• **Requirement**
If a line of the records contains the word "OPTO", list it.

Supplied data START

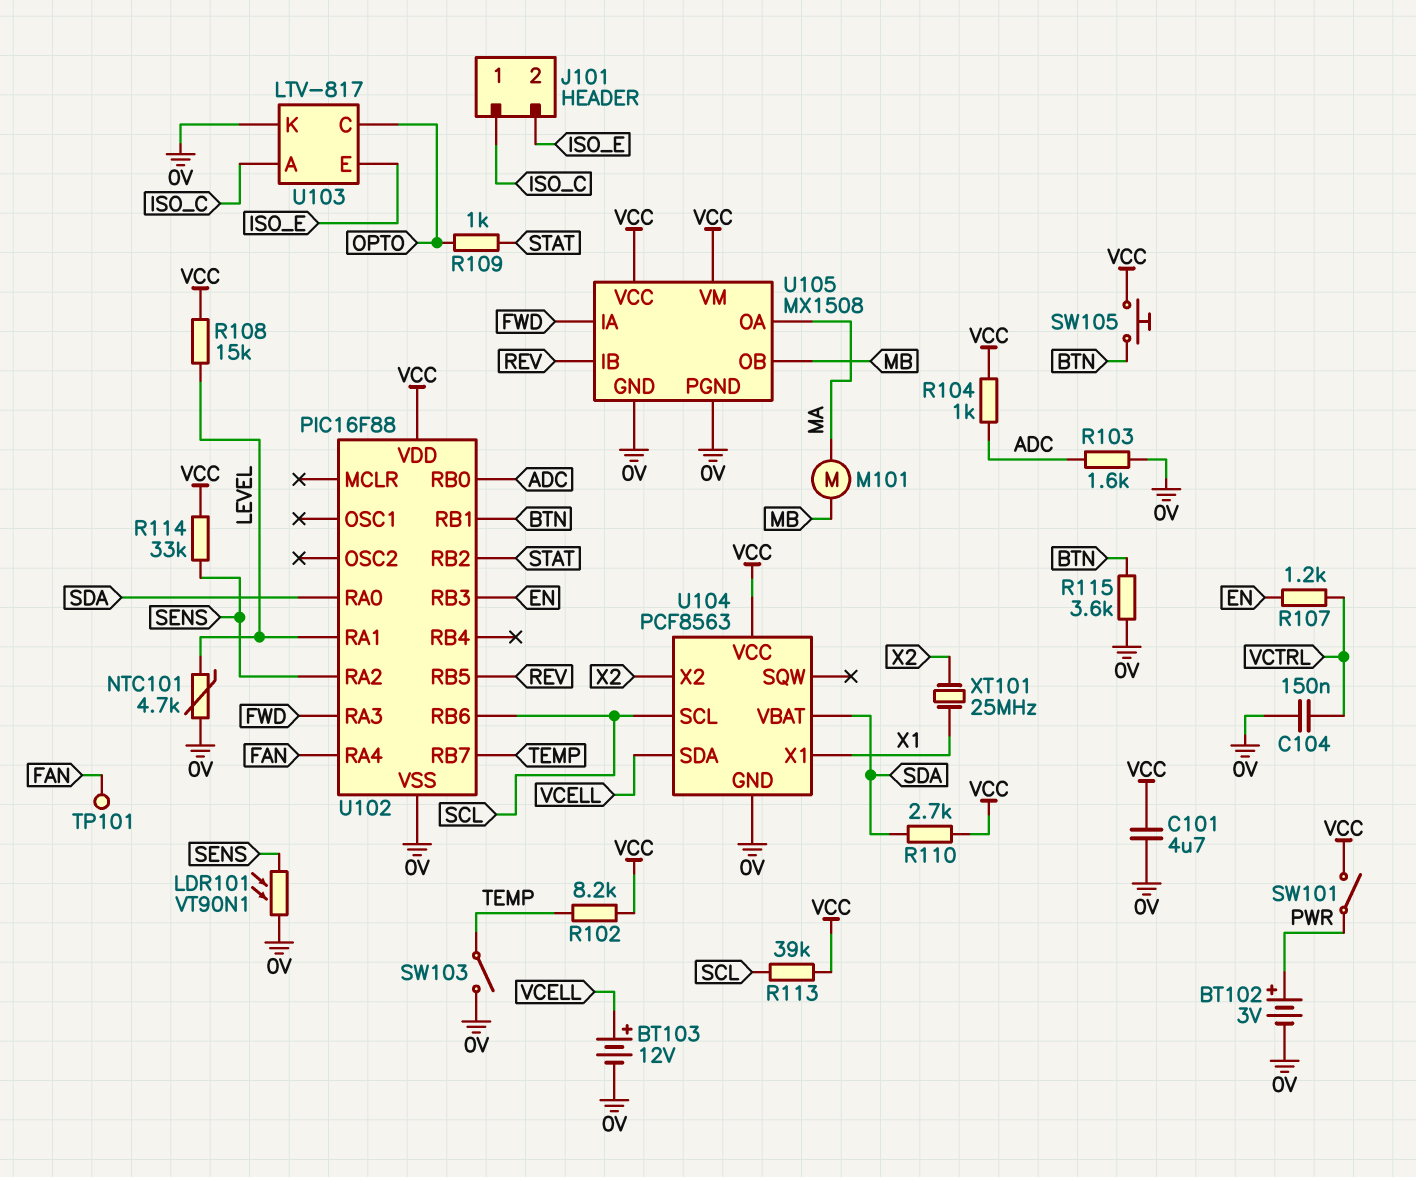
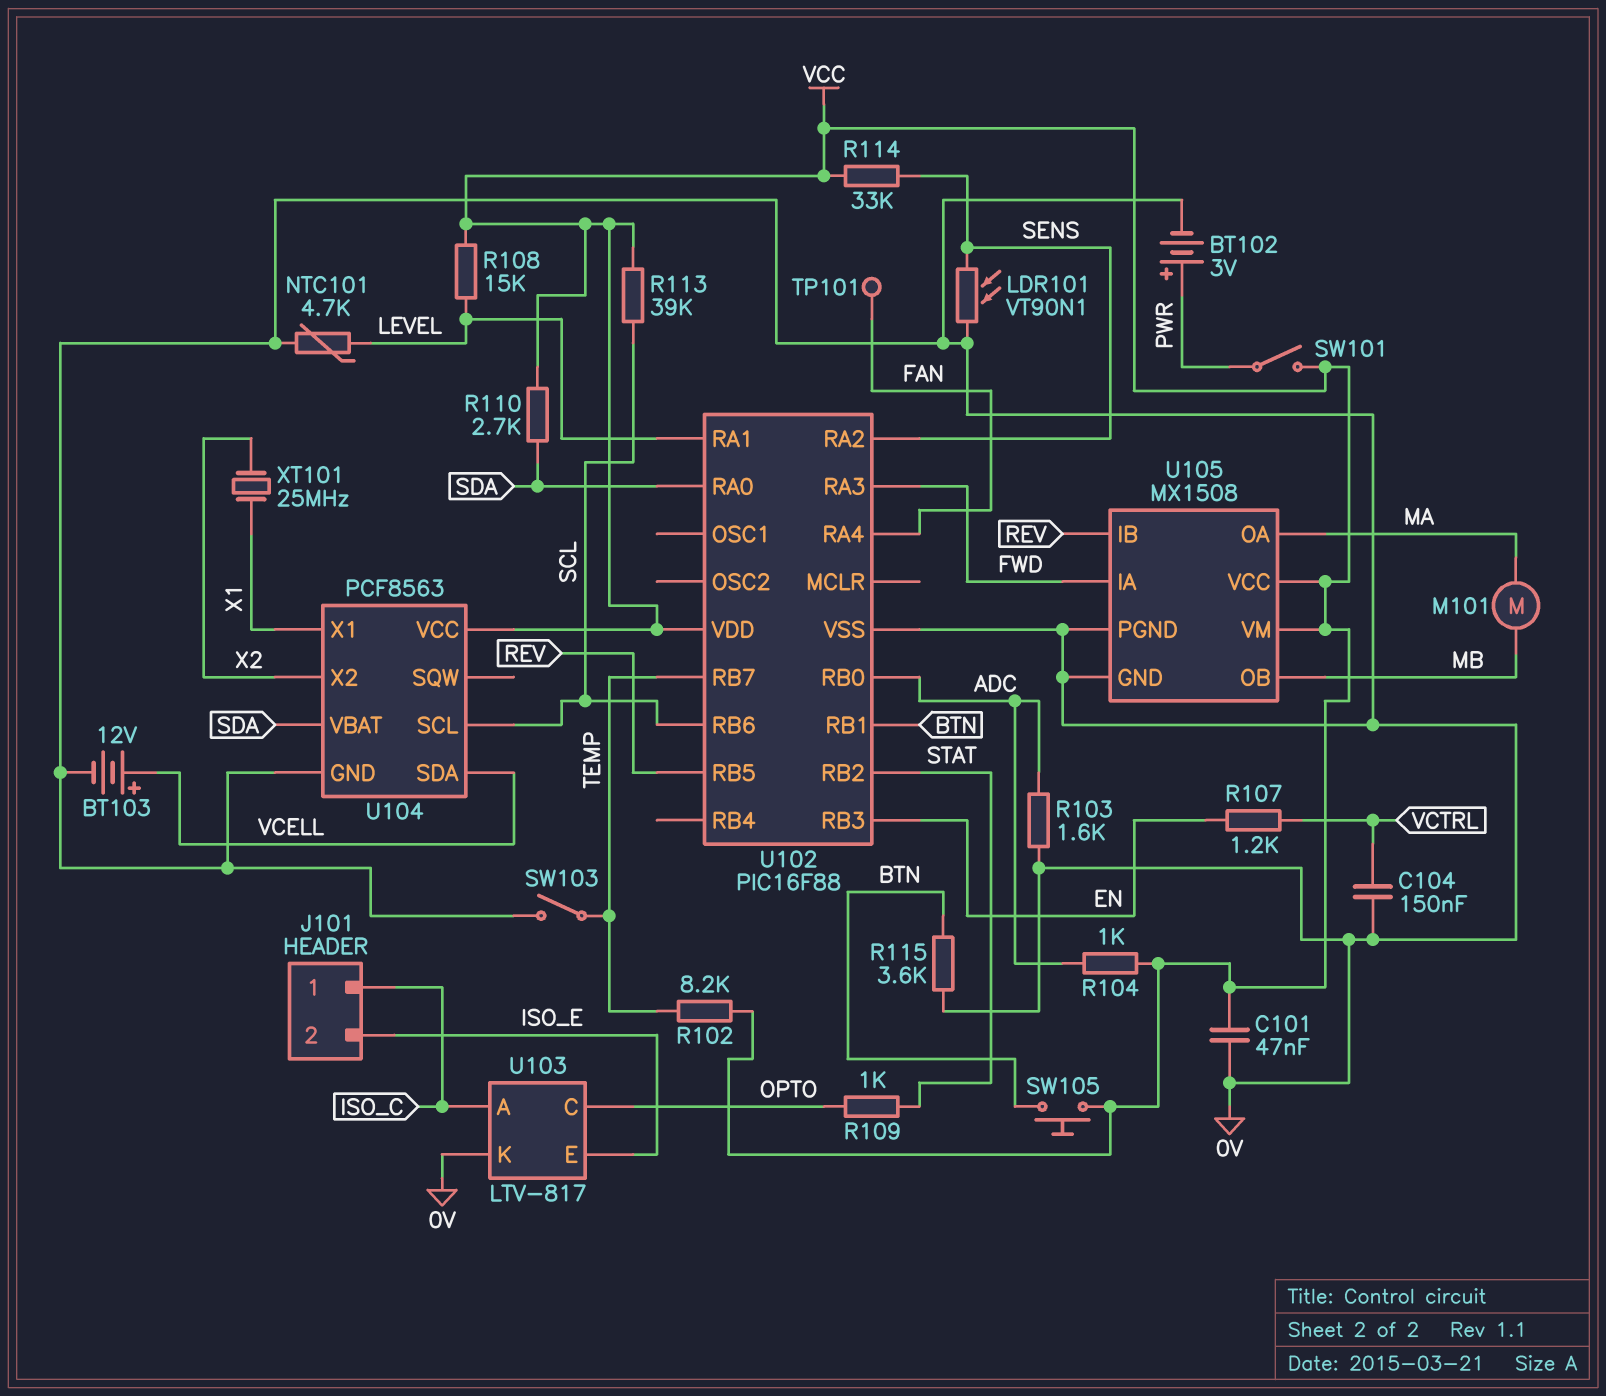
C101: 4.7uF (0V, VCC) -> 47nF (0V, VCC)

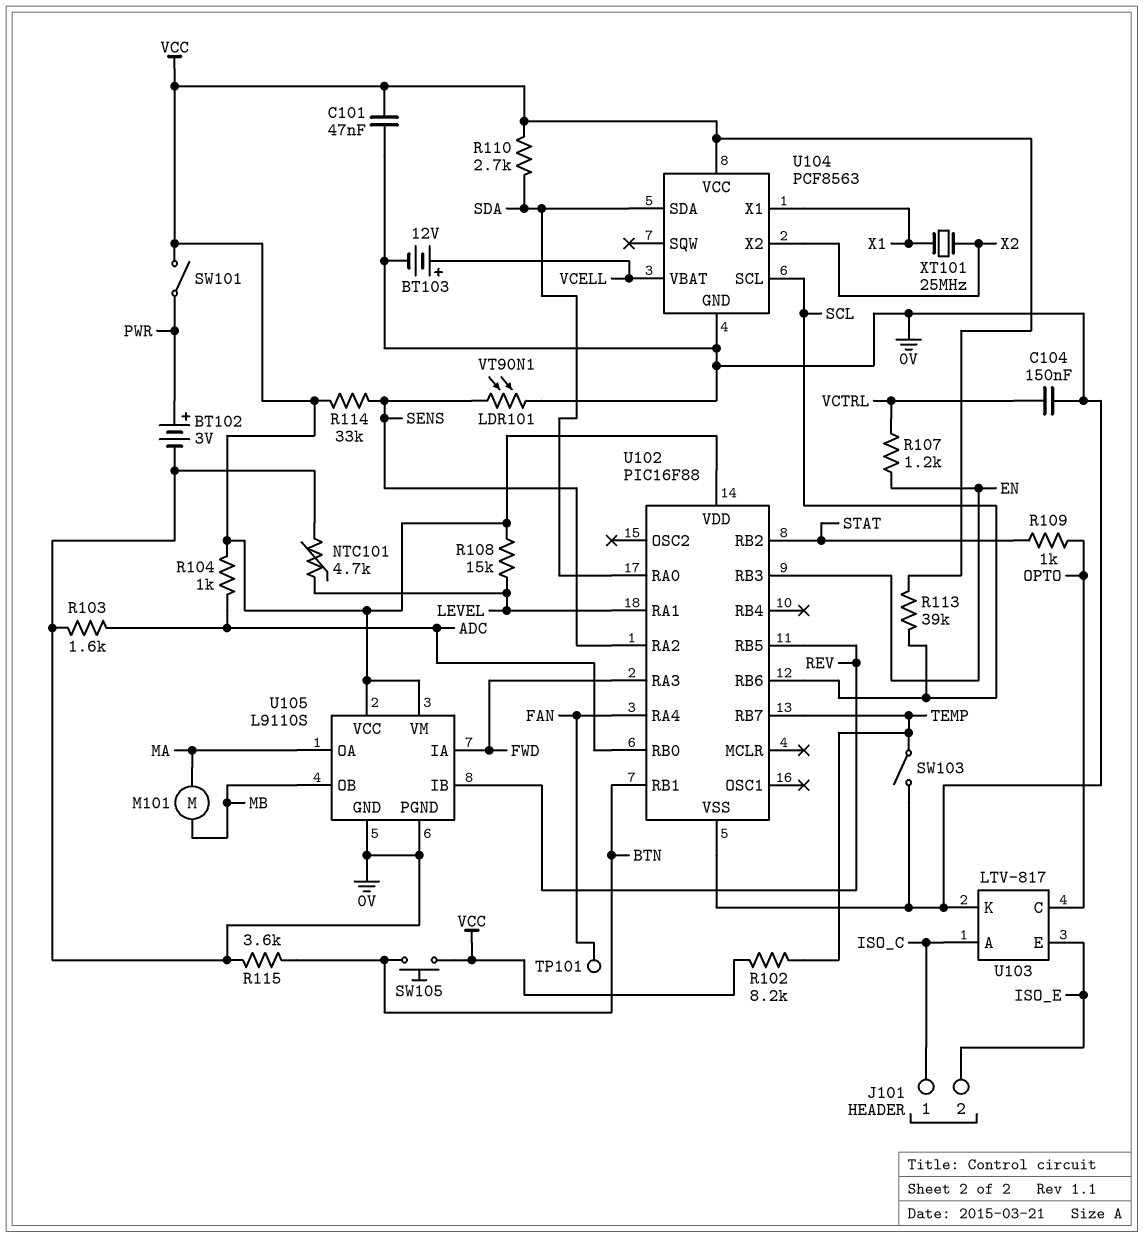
U104 pin SDA: VCELL -> SDA
U104 pin VBAT: SDA -> VCELL
U105: MX1508 -> L9110S

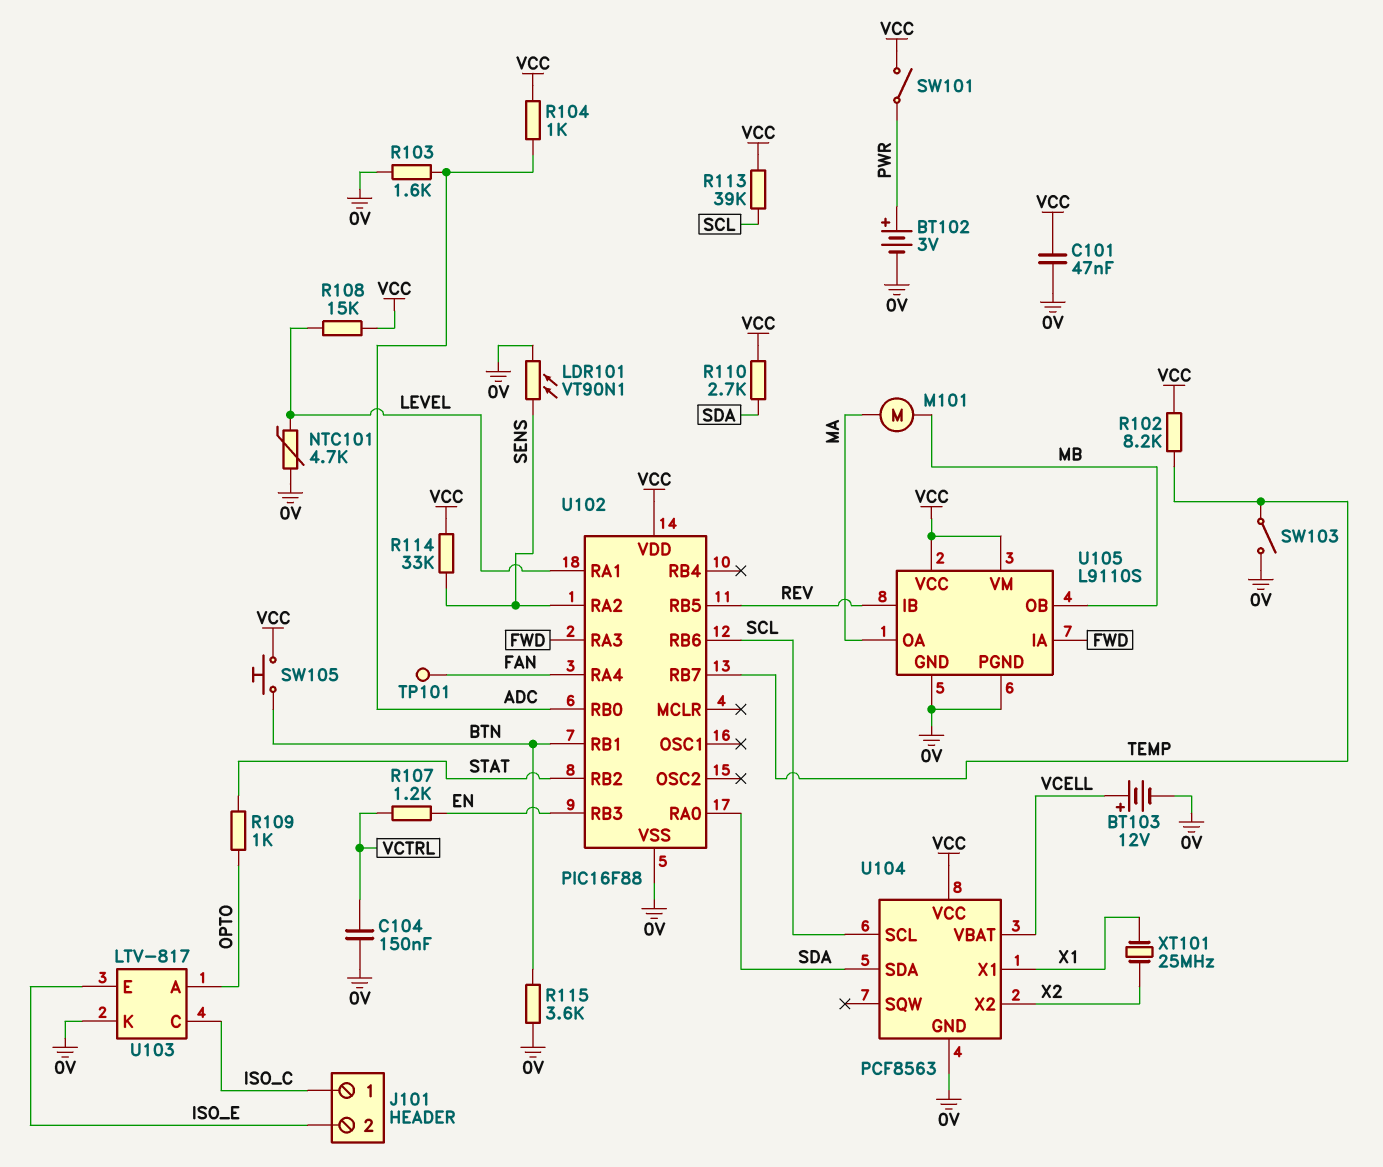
U103 pin A: ISO_C -> OPTO
U103 pin C: OPTO -> ISO_C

Supplied data END

• **Response to the exercise**
U103 pin A: ISO_C -> OPTO
U103 pin C: OPTO -> ISO_C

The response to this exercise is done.